# HOW TO COMPLETE THIS TASK
Pictures should be left out while the data beneath this task is written out word for word.
- Opening Delimiter -
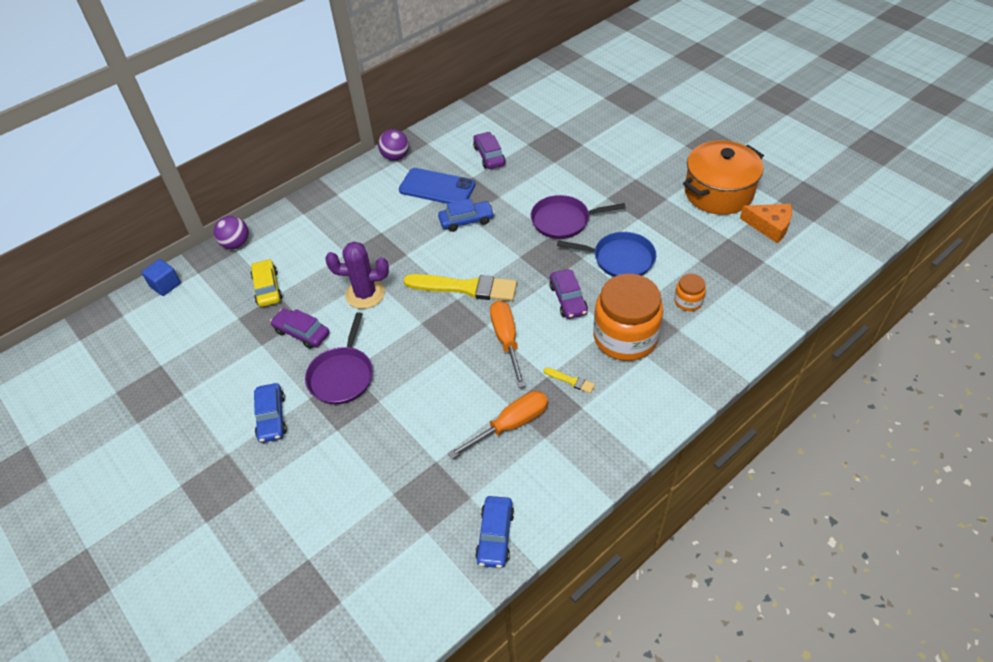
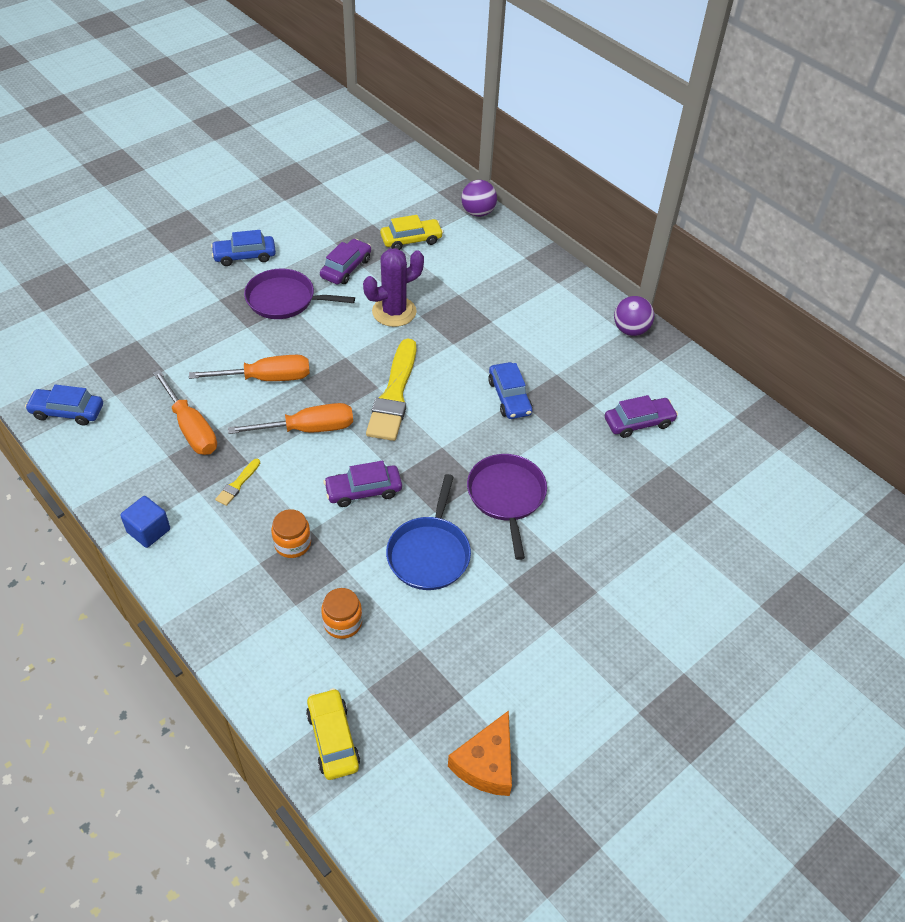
camera: 85 degrees right, 0 degrees up
blue cube [142,259,181,296] -> blue cube moved to [120,496,170,548]
purple cactus [325,242,389,309] -> purple cactus turned 60 degrees clockwise [363,248,424,327]
blue phone [399,168,475,204] -> none
orange jar [593,274,663,361] -> orange jar [271,509,311,558], size x0.45
orange pot [683,141,764,215] -> none
none -> orange screwdriver [189,355,310,381]
none -> yellow car [306,688,360,780]

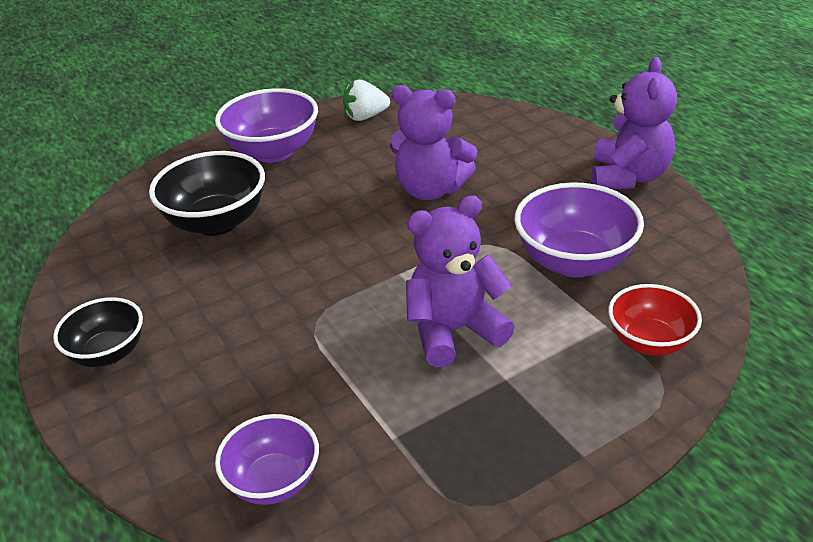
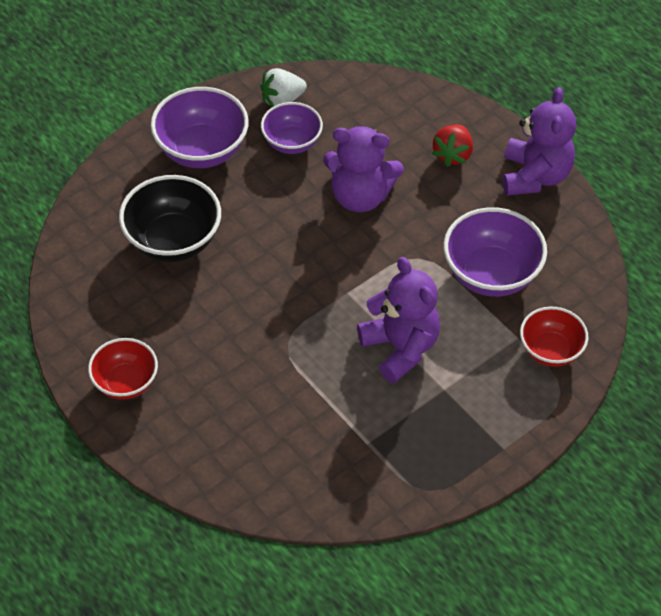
camera: 10 degrees left, 15 degrees up
black bowl [53,297,143,367] -> red bowl [88,338,158,400]
purple bowl [215,414,319,505] -> purple bowl moved to [261,102,323,154]
purple teddy bear [406,195,515,367] -> purple teddy bear turned 90 degrees clockwise [357,257,440,383]
none -> red strawberry [432,124,473,167]

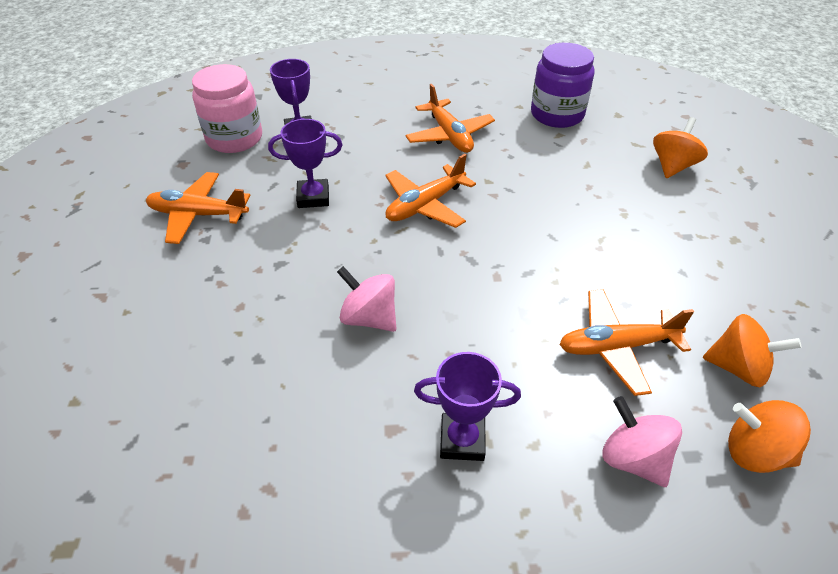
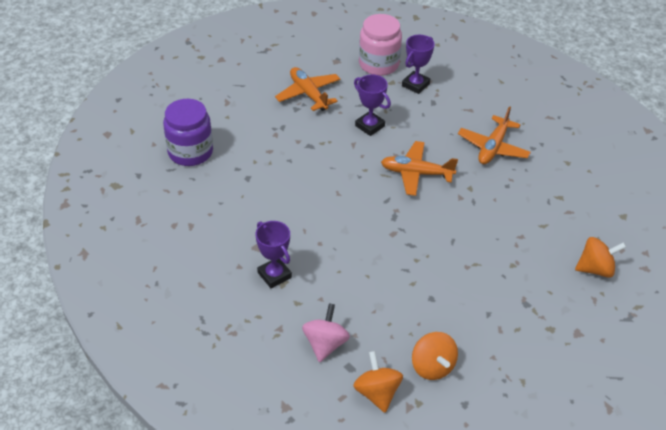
camera: 50 degrees right, 0 degrees up
pink spinning top [337,266,397,332] -> none
purple jar [531,43,595,128] -> purple jar moved to [163,99,213,166]
orange plane [559,289,694,396] -> none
- Closing Delimiter -
# RESPONSE AREA
camera: 85 degrees right, 0 degrees up
blue cube [142,259,181,296] -> blue cube moved to [120,496,170,548]
purple cactus [325,242,389,309] -> purple cactus turned 60 degrees clockwise [363,248,424,327]
blue phone [399,168,475,204] -> none
orange jar [593,274,663,361] -> orange jar [271,509,311,558], size x0.45
orange pot [683,141,764,215] -> none
none -> orange screwdriver [189,355,310,381]
none -> yellow car [306,688,360,780]

camera: 10 degrees left, 15 degrees up
black bowl [53,297,143,367] -> red bowl [88,338,158,400]
purple bowl [215,414,319,505] -> purple bowl moved to [261,102,323,154]
purple teddy bear [406,195,515,367] -> purple teddy bear turned 90 degrees clockwise [357,257,440,383]
none -> red strawberry [432,124,473,167]

camera: 50 degrees right, 0 degrees up
pink spinning top [337,266,397,332] -> none
purple jar [531,43,595,128] -> purple jar moved to [163,99,213,166]
orange plane [559,289,694,396] -> none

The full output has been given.